Only the lines below starting at the one containing "D109: LED blue" and ending at the one containing "U103 pin GND: COM -> VDD" belong in the answer, each copied exactly.

:: DATASET RECORDS ::
=== Begin Enclosure ===

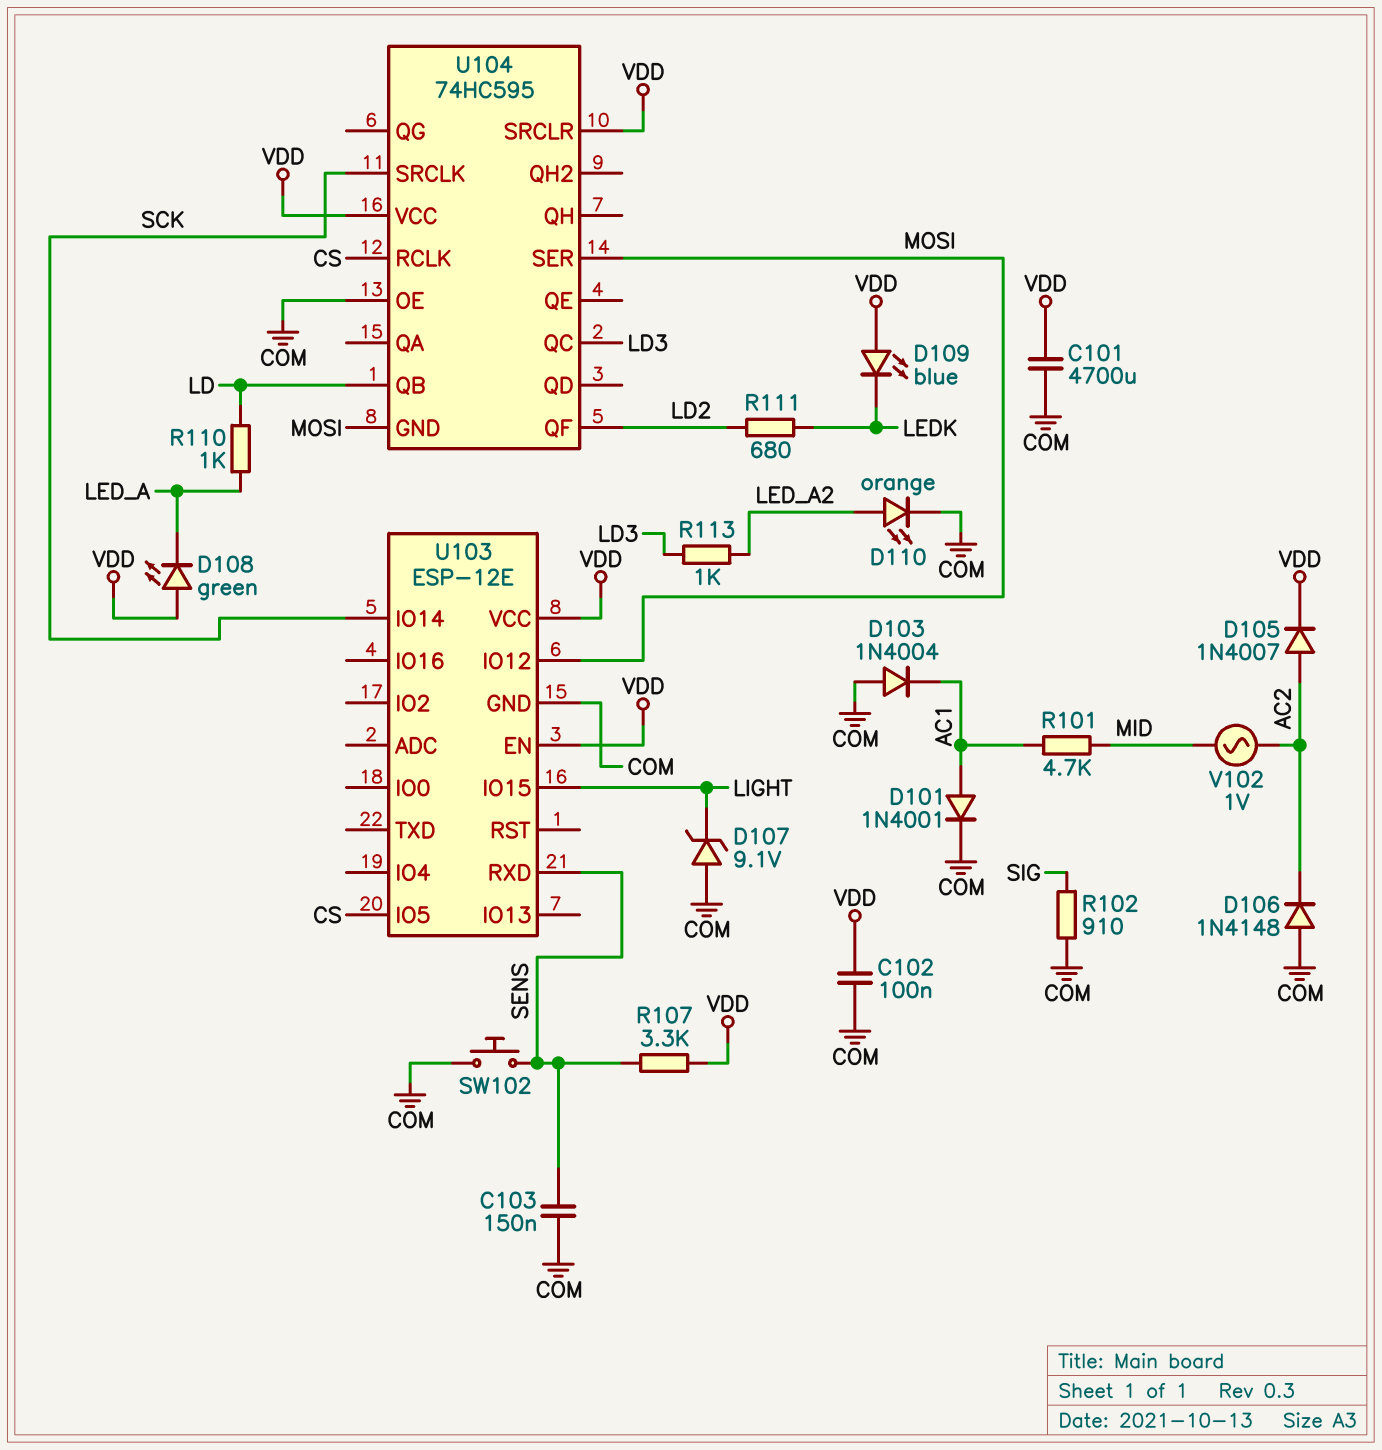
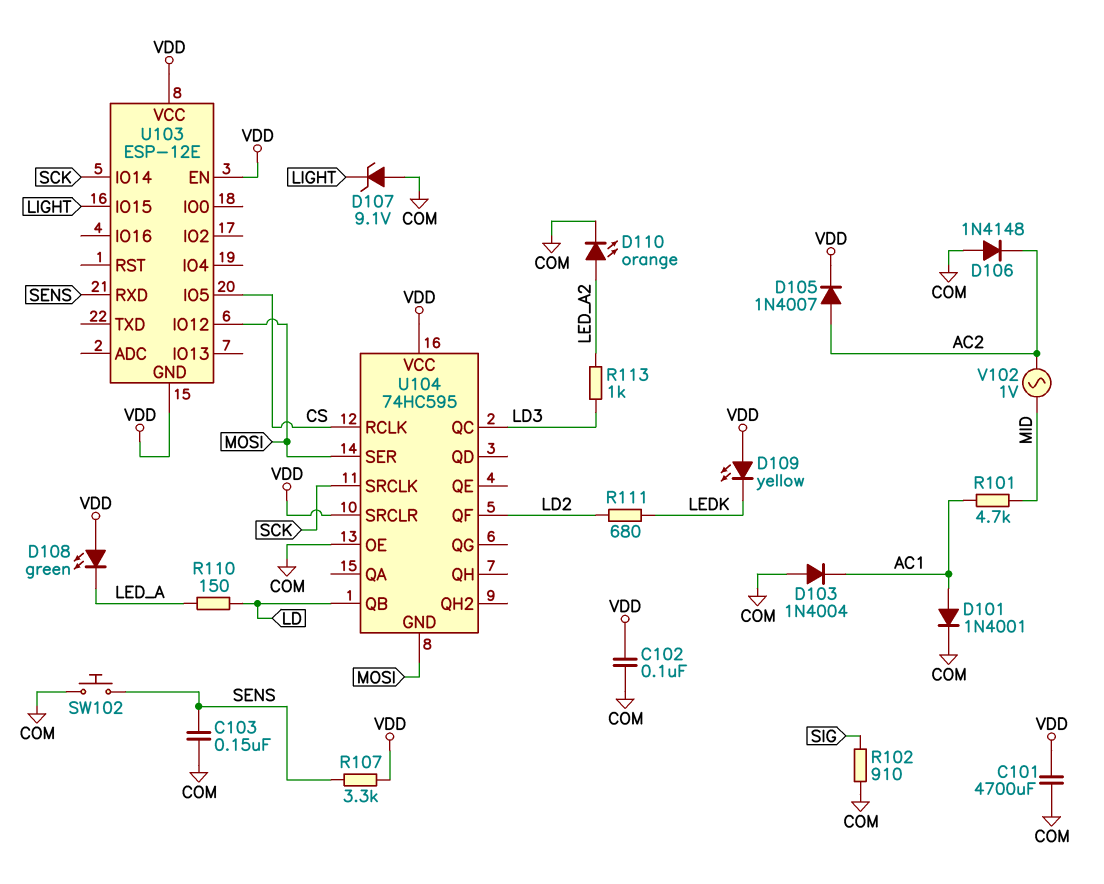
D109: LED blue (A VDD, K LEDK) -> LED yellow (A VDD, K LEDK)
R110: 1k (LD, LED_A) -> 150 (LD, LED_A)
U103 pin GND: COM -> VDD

=== End Enclosure ===
=== Begin Enclosure ===

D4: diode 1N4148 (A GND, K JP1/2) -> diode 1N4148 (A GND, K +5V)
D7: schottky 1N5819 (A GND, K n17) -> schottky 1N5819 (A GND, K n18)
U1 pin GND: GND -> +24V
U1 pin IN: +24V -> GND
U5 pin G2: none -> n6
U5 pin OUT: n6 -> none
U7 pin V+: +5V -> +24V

=== End Enclosure ===

:: ANSWER BELOW ::
D109: LED blue (A VDD, K LEDK) -> LED yellow (A VDD, K LEDK)
R110: 1k (LD, LED_A) -> 150 (LD, LED_A)
U103 pin GND: COM -> VDD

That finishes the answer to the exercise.